Copying exactly, give the lines in the material below from the one with "grey mushroom: 4 -> 0" to the one with "yellow mushroom: 5 -> 6", ends included, and nothing besides.

----- DATA RECORDS -----

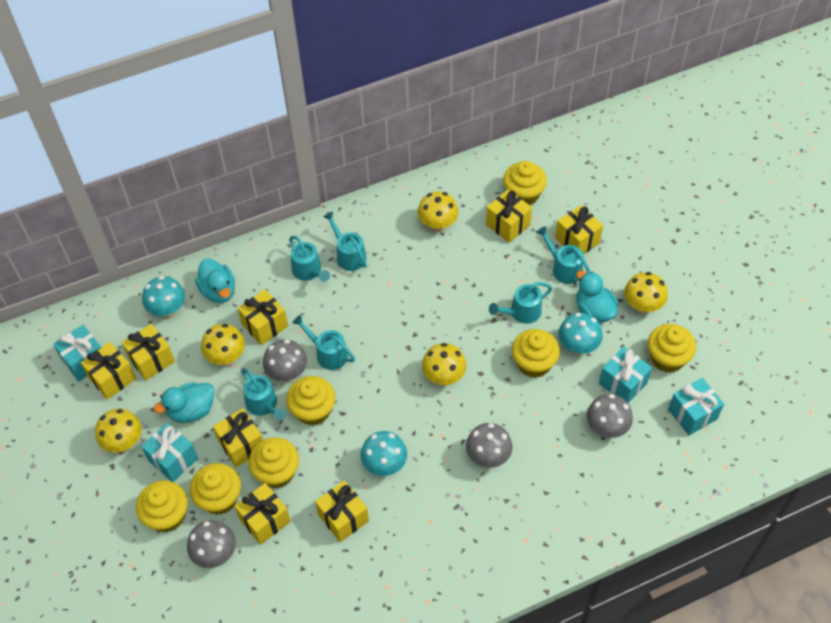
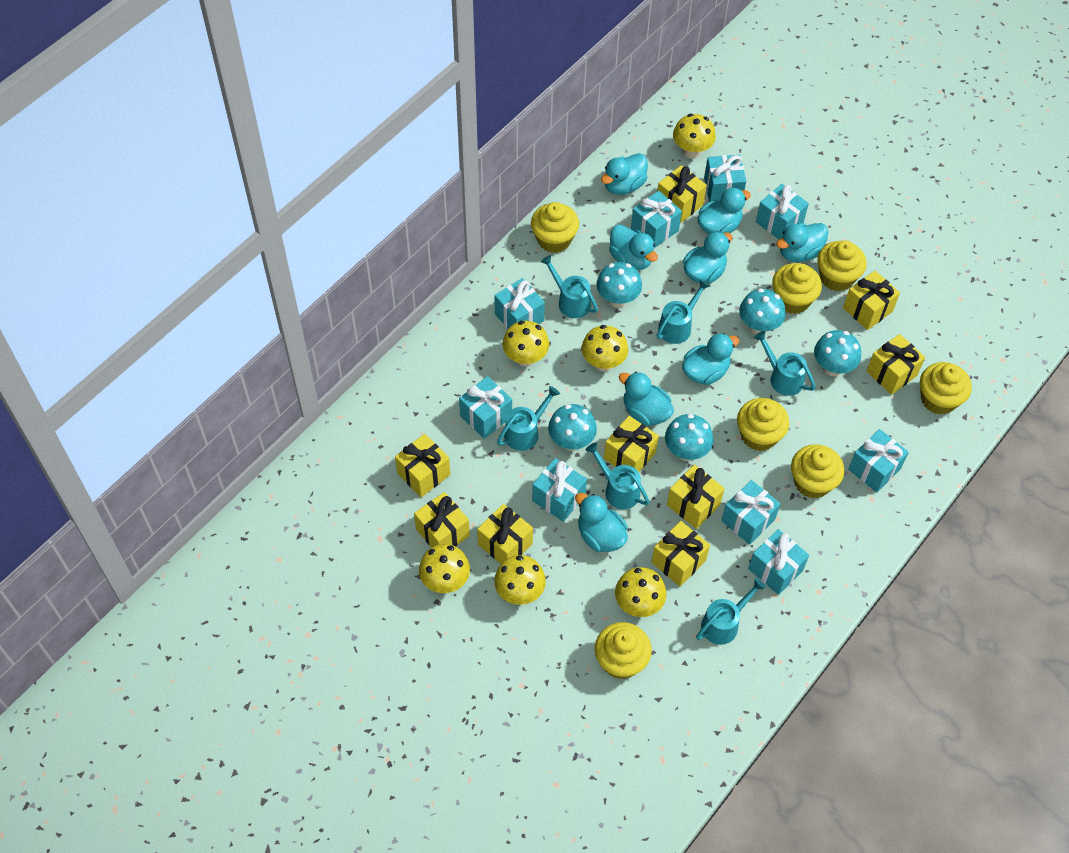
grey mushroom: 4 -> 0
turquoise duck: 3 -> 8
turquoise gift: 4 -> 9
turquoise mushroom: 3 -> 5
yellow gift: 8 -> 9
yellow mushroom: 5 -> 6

-----
----- DATA RECORDS -----

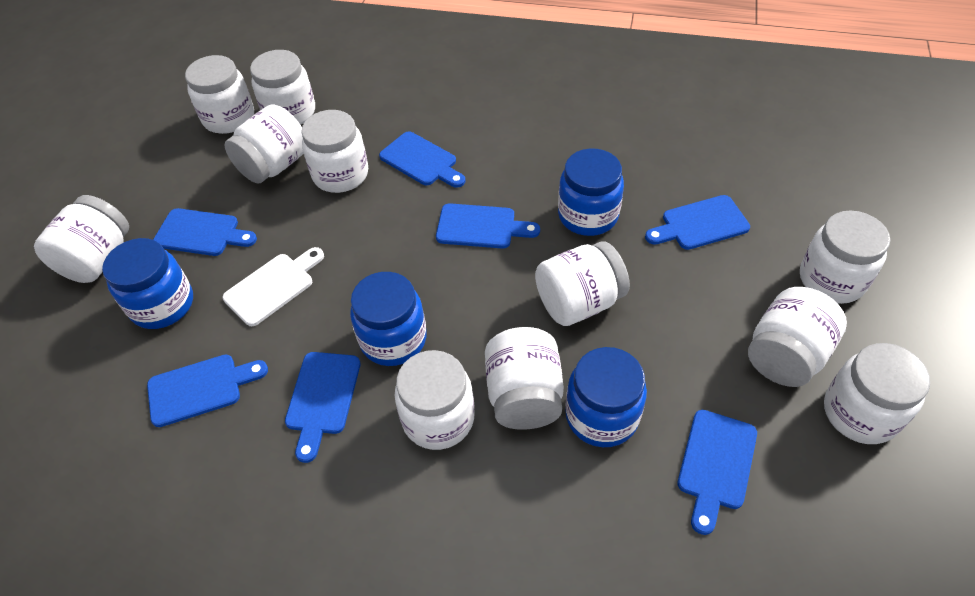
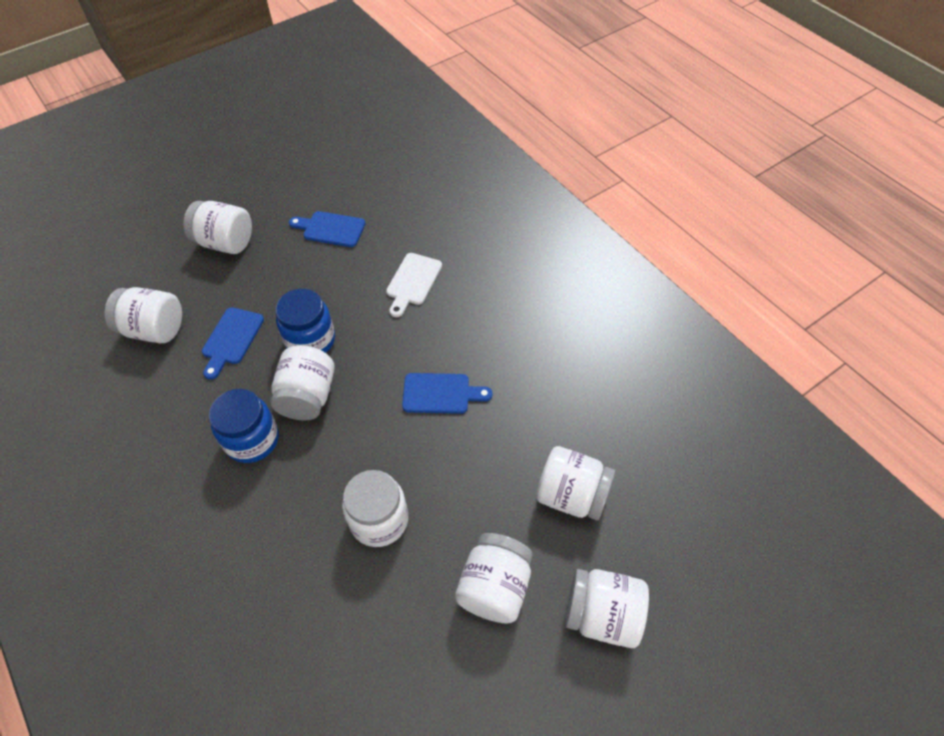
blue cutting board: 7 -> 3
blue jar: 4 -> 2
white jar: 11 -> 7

-----

*RESULT OF THE EXERCISE*.
grey mushroom: 4 -> 0
turquoise duck: 3 -> 8
turquoise gift: 4 -> 9
turquoise mushroom: 3 -> 5
yellow gift: 8 -> 9
yellow mushroom: 5 -> 6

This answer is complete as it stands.